§ **What is needed**
The result should be an exact copy of the entries that follow, with no pictures included.

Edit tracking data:
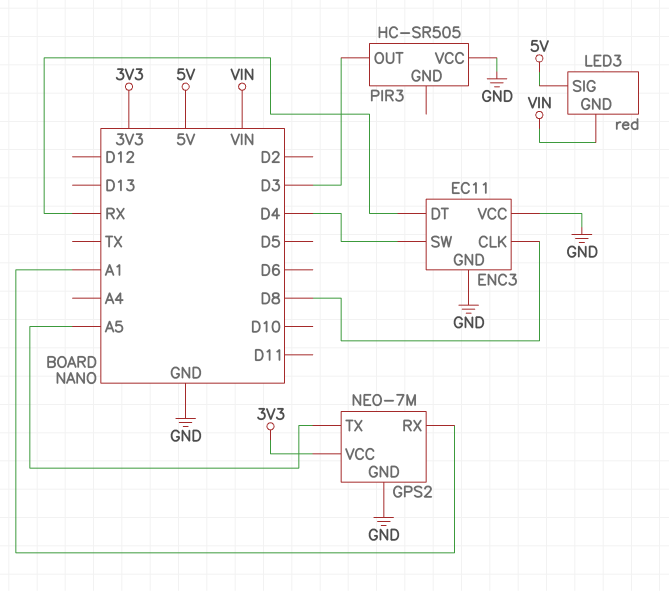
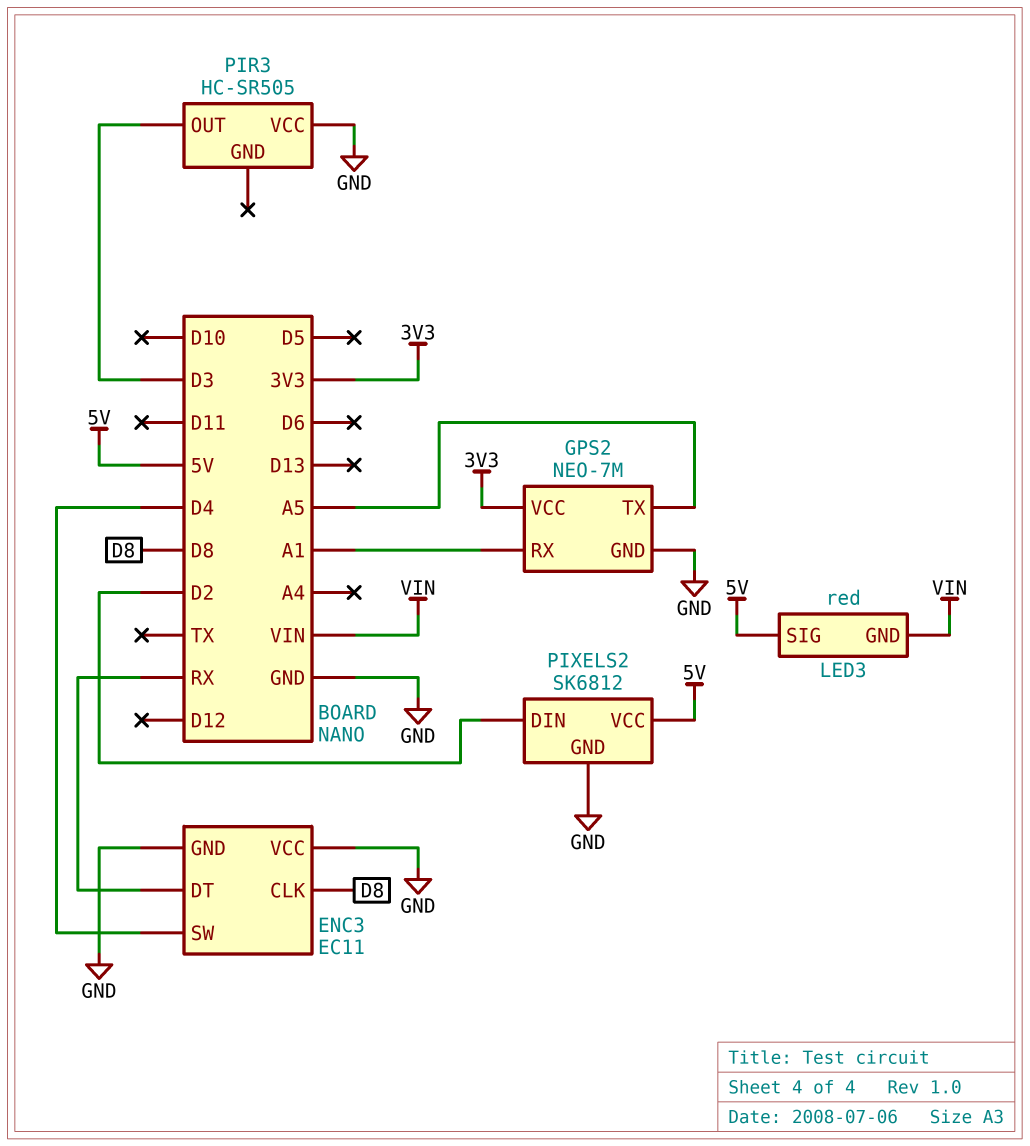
PIXELS2: none -> SK6812
PIXELS2 pin DIN: none -> D2
PIXELS2 pin GND: none -> GND
PIXELS2 pin VCC: none -> 5V

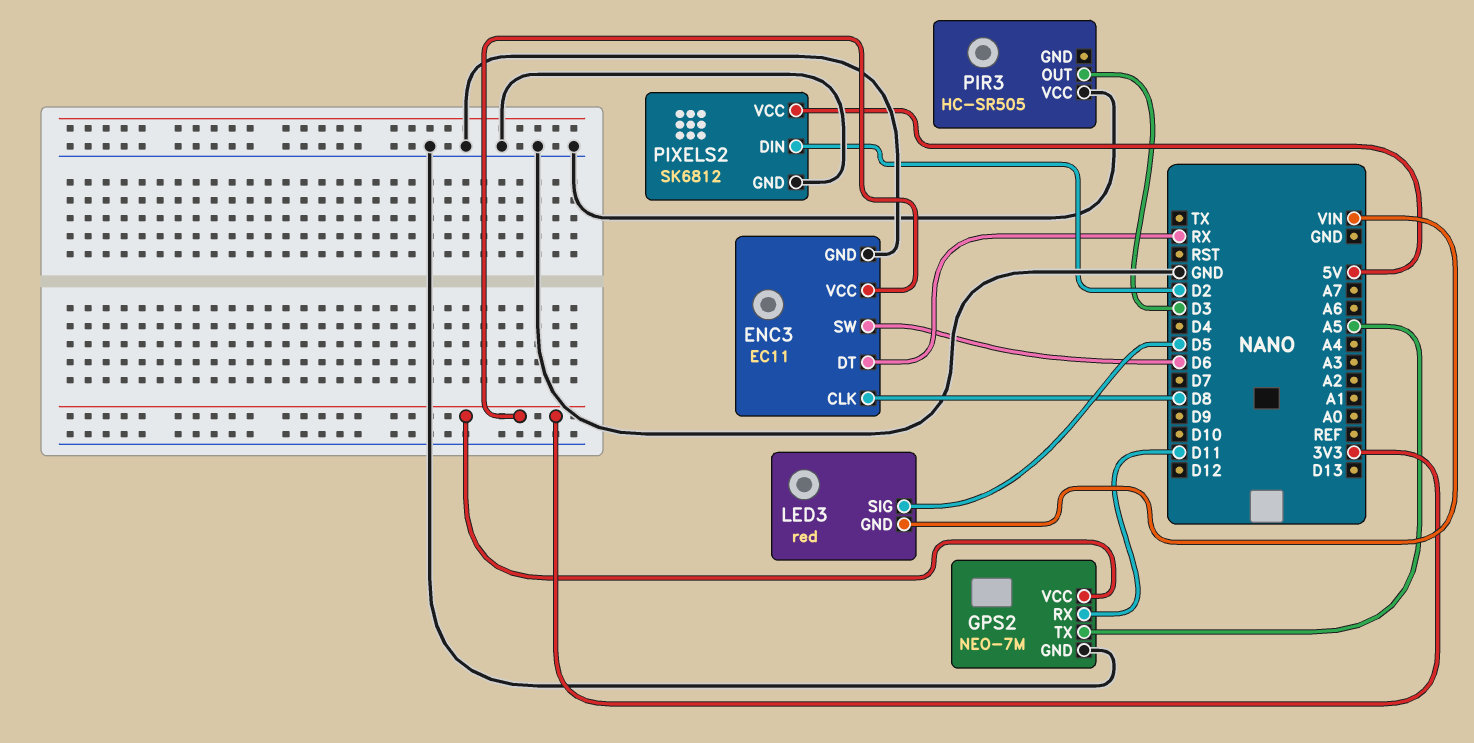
ENC3 pin SW: D4 -> D6
ENC3 pin VCC: GND -> 3V3
GPS2 pin RX: A1 -> D11
LED3 pin SIG: 5V -> D5

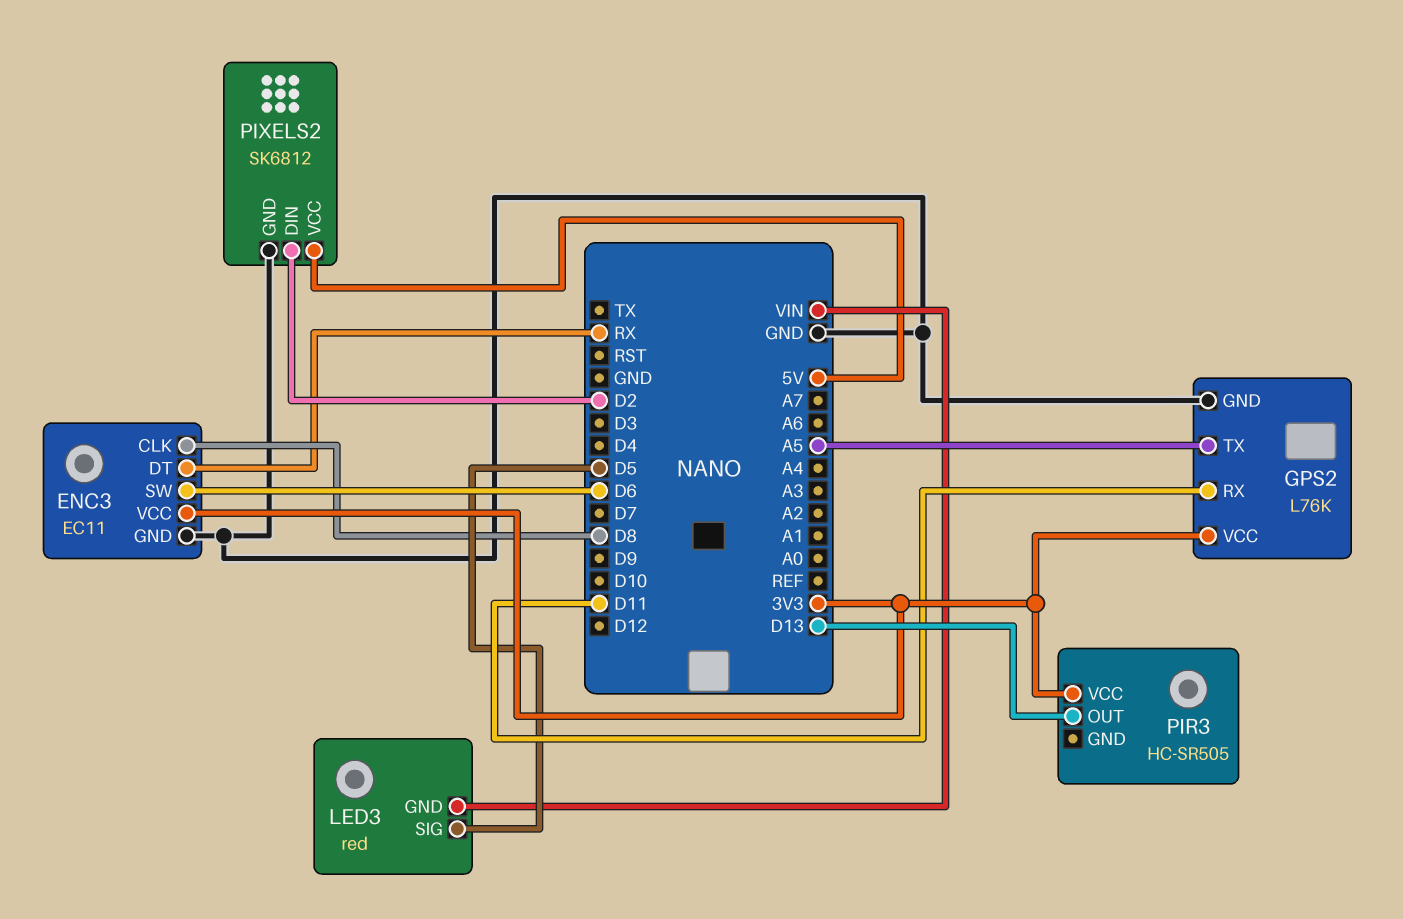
GPS2: NEO-7M -> L76K
PIR3 pin OUT: D3 -> D13
PIR3 pin VCC: GND -> 3V3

§ **Solution below**
PIXELS2: none -> SK6812
PIXELS2 pin DIN: none -> D2
PIXELS2 pin GND: none -> GND
PIXELS2 pin VCC: none -> 5V

ENC3 pin SW: D4 -> D6
ENC3 pin VCC: GND -> 3V3
GPS2 pin RX: A1 -> D11
LED3 pin SIG: 5V -> D5

GPS2: NEO-7M -> L76K
PIR3 pin OUT: D3 -> D13
PIR3 pin VCC: GND -> 3V3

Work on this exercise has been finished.